Problem:
Determine the number of lines in these entries that hold the word "AGND". Give the number and nothing more.

Records: Begin

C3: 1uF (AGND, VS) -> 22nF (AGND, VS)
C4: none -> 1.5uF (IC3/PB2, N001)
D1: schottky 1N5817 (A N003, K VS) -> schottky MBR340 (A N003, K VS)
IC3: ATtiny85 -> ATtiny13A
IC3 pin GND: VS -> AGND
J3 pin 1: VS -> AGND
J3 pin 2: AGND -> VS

Records: End
Records: Begin

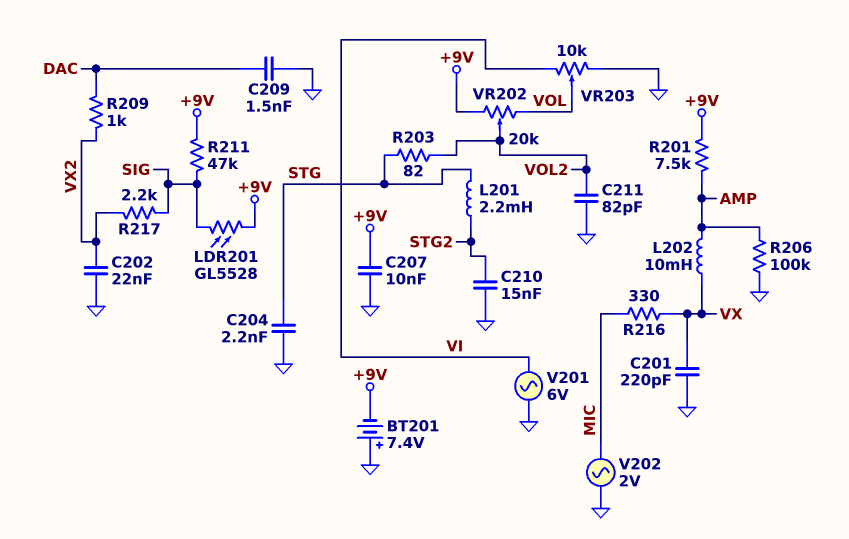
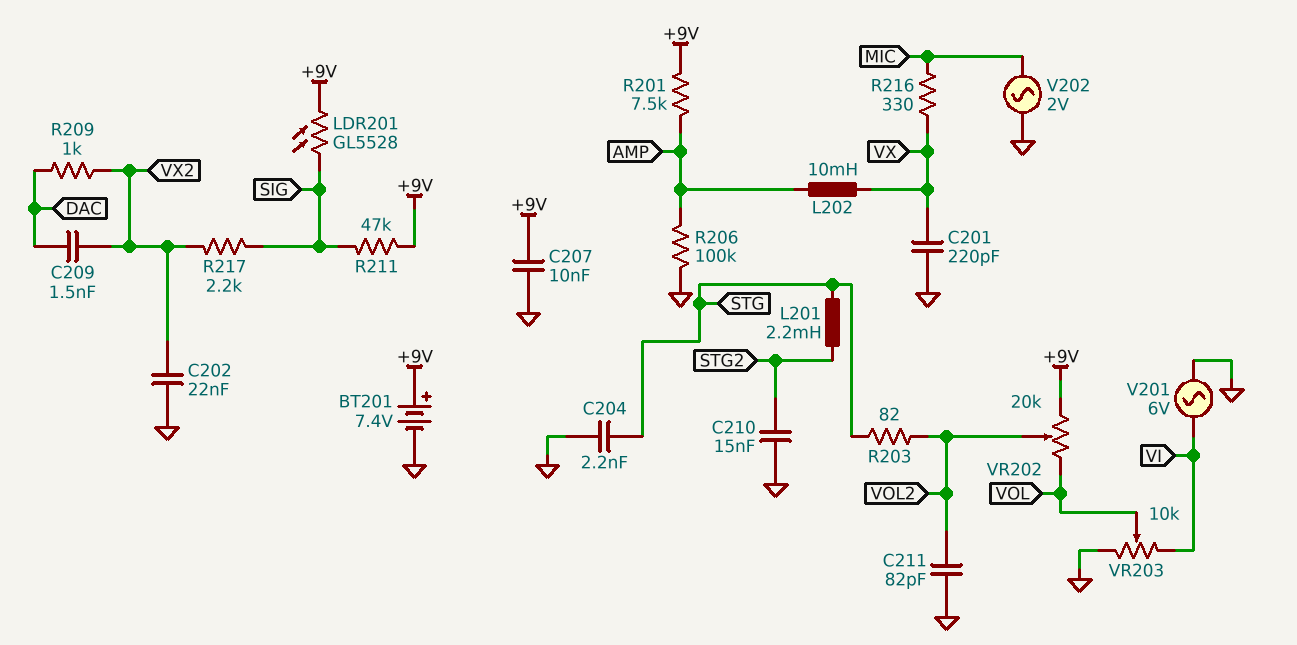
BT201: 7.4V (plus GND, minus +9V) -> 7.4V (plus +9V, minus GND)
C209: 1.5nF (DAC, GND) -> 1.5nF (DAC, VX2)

Records: End

Written solution:
4